[Edit tracking data]

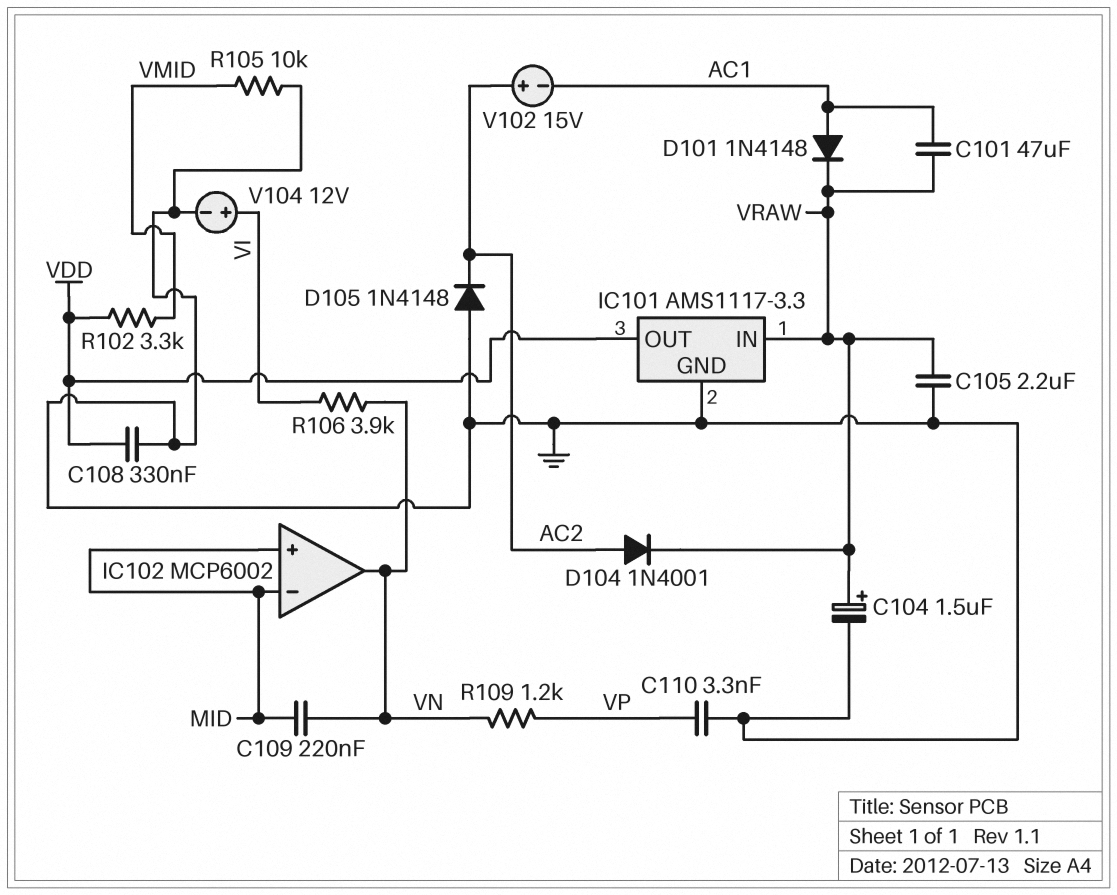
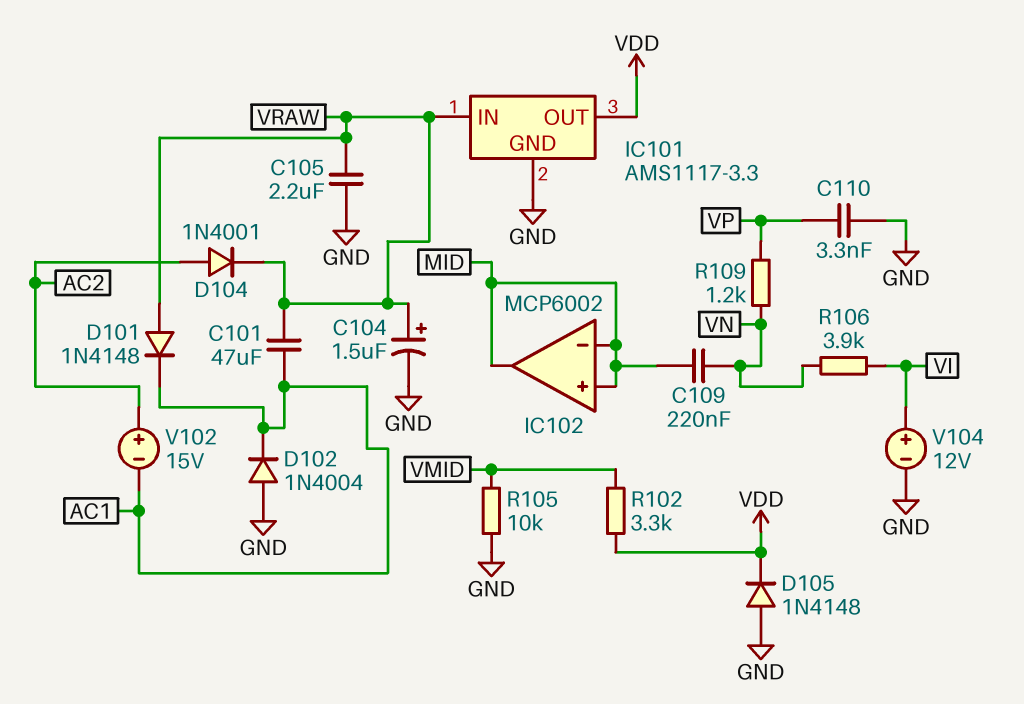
C108: 330nF (GND, VDD) -> none
D101: diode 1N4148 (A AC1, K VRAW) -> diode 1N4148 (A VRAW, K AC1)
D102: none -> diode 1N4004 (A GND, K AC1)
D105: diode 1N4148 (A GND, K AC2) -> diode 1N4148 (A GND, K VDD)
IC102 pin out: VN -> MID

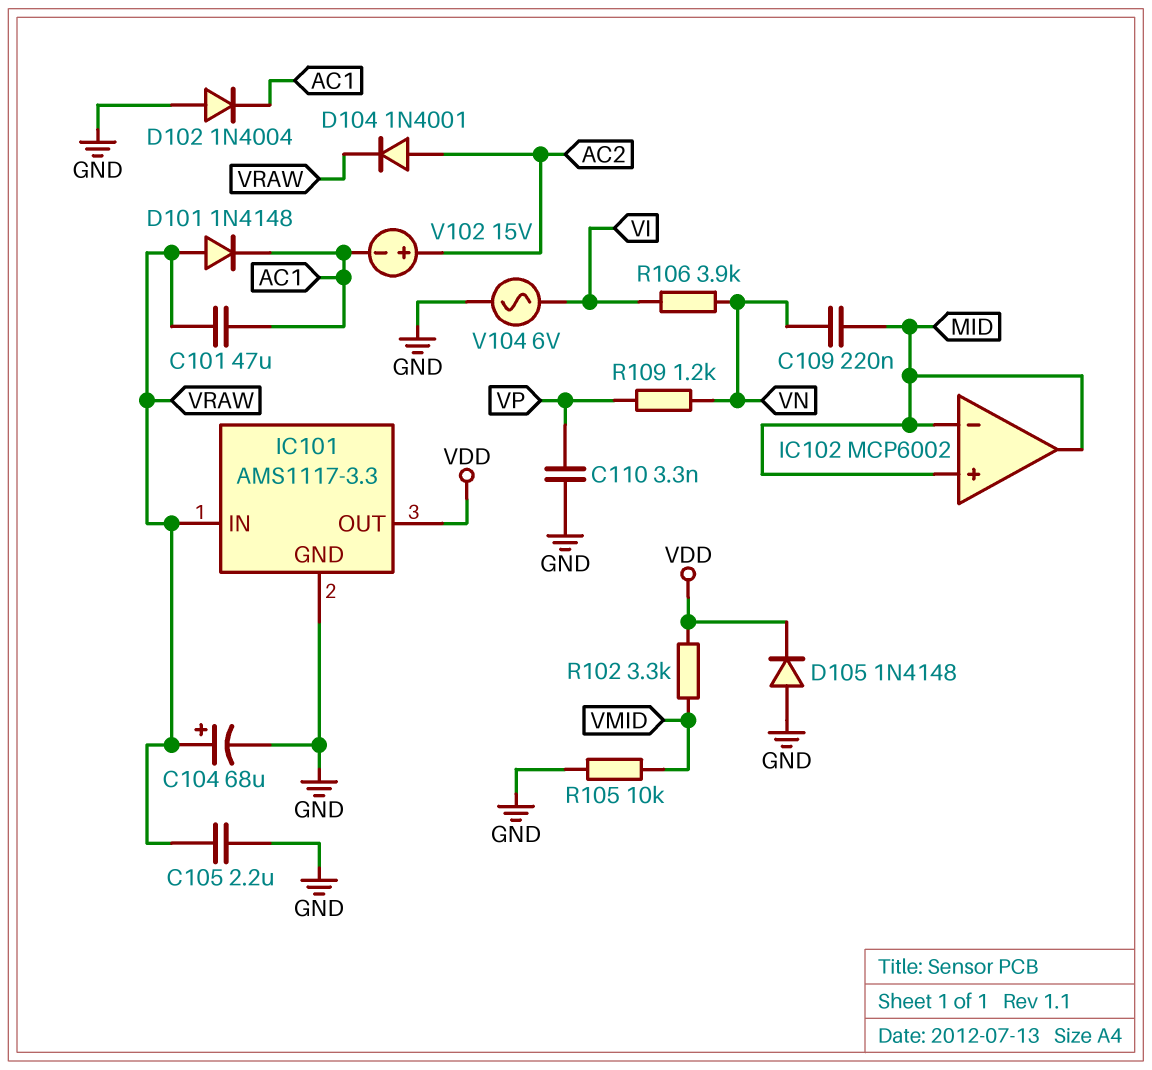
C104: 1.5uF (plus VRAW, minus GND) -> 68uF (plus VRAW, minus GND)
V104: 12V (plus VI, minus GND) -> AC 6V (GND, VI)

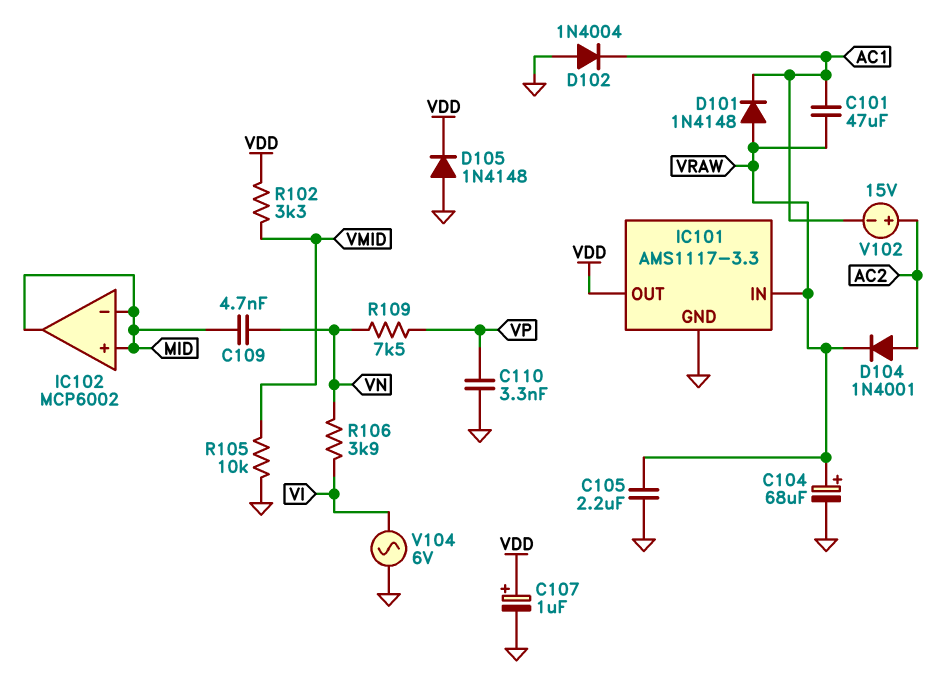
C107: none -> 1uF (plus VDD, minus GND)
C109: 220nF (MID, VN) -> 4.7nF (MID, VN)
R109: 1.2k (VN, VP) -> 7.5k (VN, VP)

● **WHAT YOU ARE ASKED TO DO**: Beginning at the line with "IC102 pin out: VN -> MID", reproduce each line exactly through the last line of the records above, with pictures left out.

● **EXERCISE RESULT**:
IC102 pin out: VN -> MID

C104: 1.5uF (plus VRAW, minus GND) -> 68uF (plus VRAW, minus GND)
V104: 12V (plus VI, minus GND) -> AC 6V (GND, VI)

C107: none -> 1uF (plus VDD, minus GND)
C109: 220nF (MID, VN) -> 4.7nF (MID, VN)
R109: 1.2k (VN, VP) -> 7.5k (VN, VP)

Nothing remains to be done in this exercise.